BEGIN DATA RECORDS

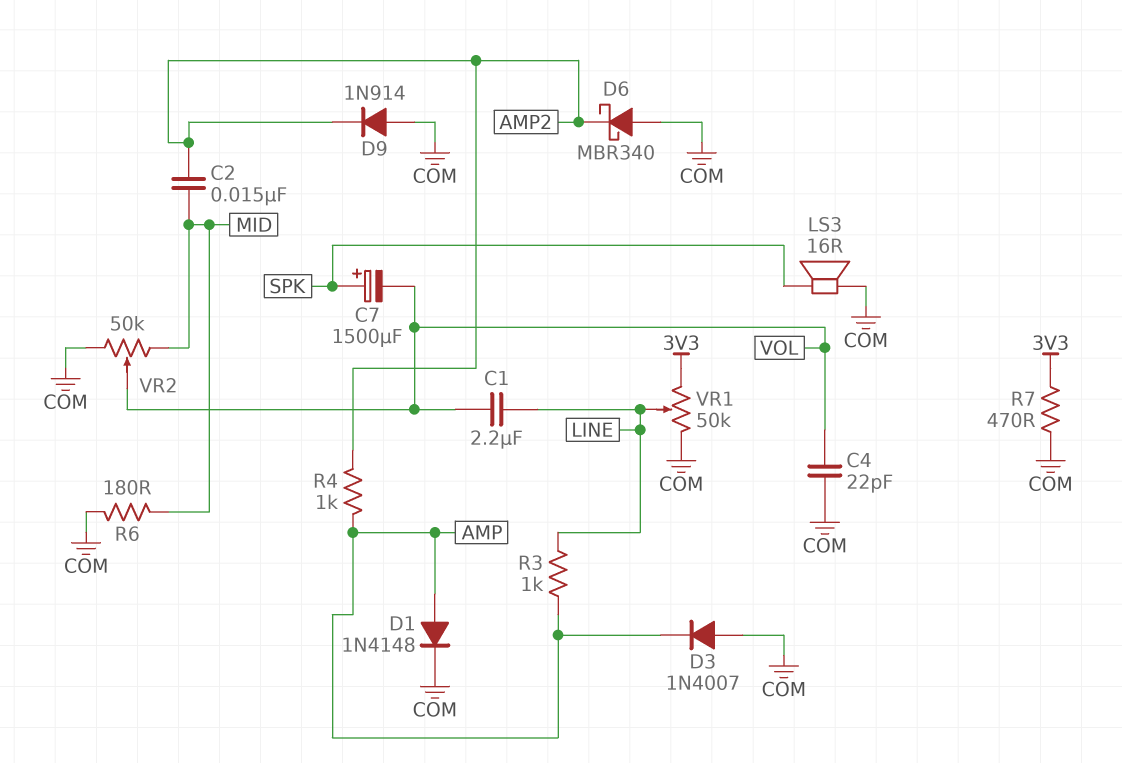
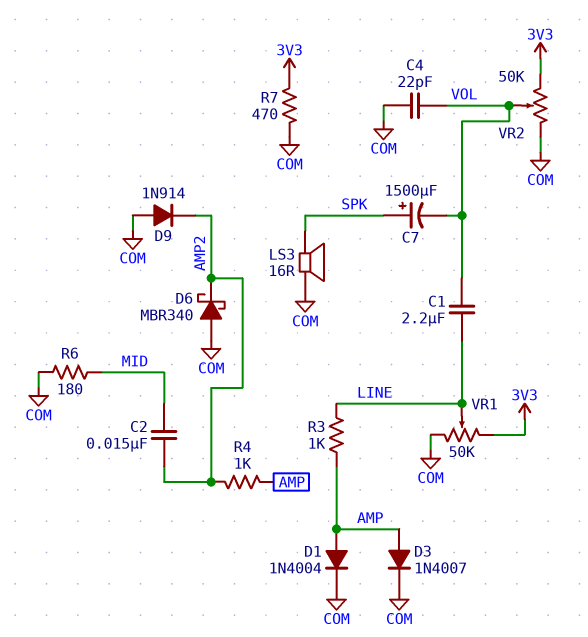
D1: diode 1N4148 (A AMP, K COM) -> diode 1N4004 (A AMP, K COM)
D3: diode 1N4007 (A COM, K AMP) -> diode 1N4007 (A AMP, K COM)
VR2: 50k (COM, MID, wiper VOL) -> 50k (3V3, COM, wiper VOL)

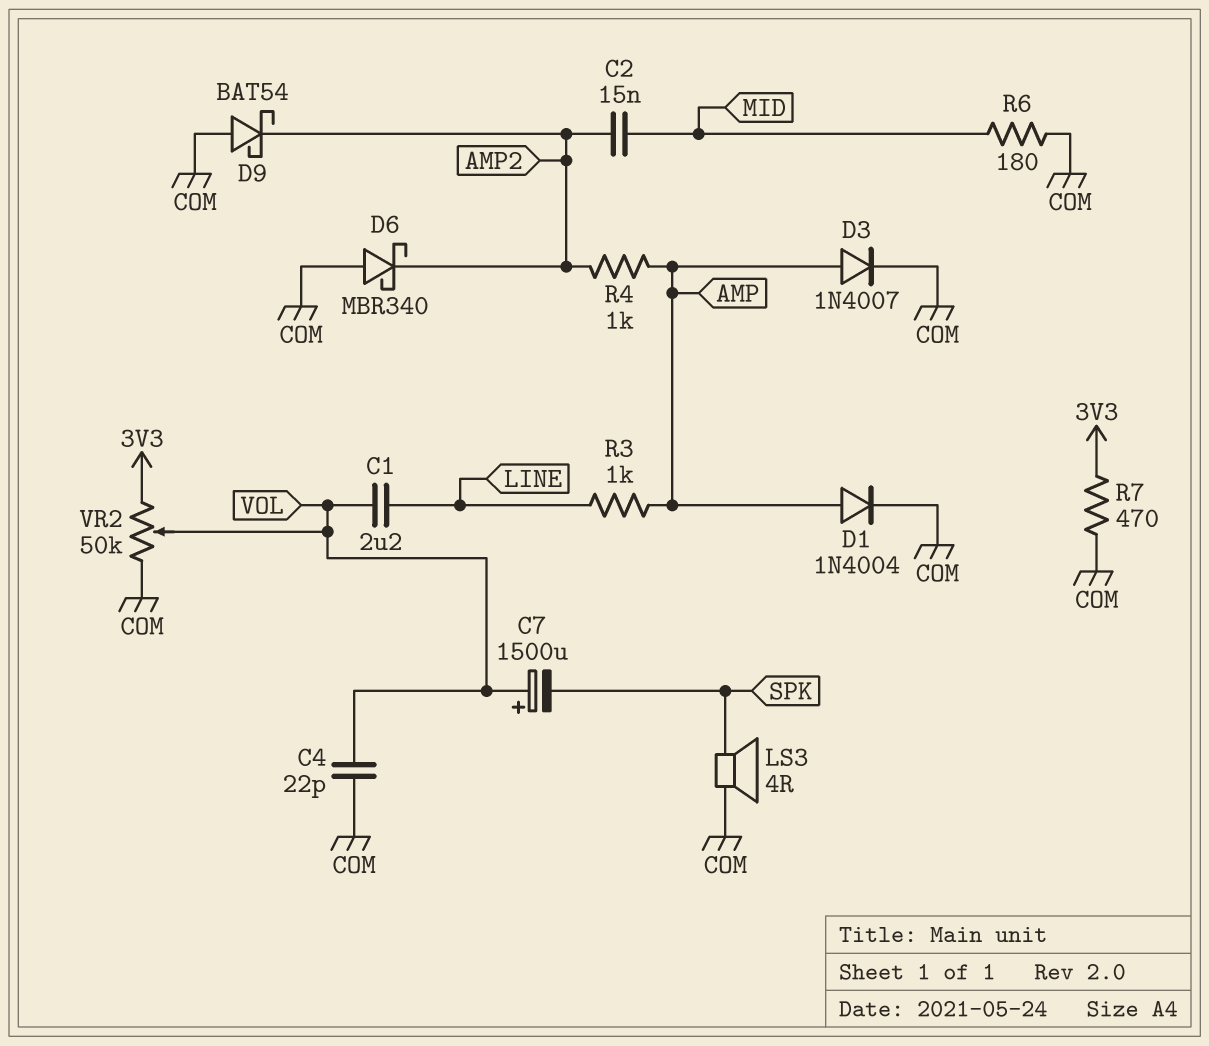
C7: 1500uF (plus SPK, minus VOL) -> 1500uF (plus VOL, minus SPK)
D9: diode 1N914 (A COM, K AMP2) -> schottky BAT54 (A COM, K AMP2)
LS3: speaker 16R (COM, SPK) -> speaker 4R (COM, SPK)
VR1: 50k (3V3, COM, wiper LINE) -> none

END DATA RECORDS

■ PROBLEM DESCRIPTION ■
Transcribe all the data word for word; the images stay out.

■ EXERCISE RESULT ■
D1: diode 1N4148 (A AMP, K COM) -> diode 1N4004 (A AMP, K COM)
D3: diode 1N4007 (A COM, K AMP) -> diode 1N4007 (A AMP, K COM)
VR2: 50k (COM, MID, wiper VOL) -> 50k (3V3, COM, wiper VOL)

C7: 1500uF (plus SPK, minus VOL) -> 1500uF (plus VOL, minus SPK)
D9: diode 1N914 (A COM, K AMP2) -> schottky BAT54 (A COM, K AMP2)
LS3: speaker 16R (COM, SPK) -> speaker 4R (COM, SPK)
VR1: 50k (3V3, COM, wiper LINE) -> none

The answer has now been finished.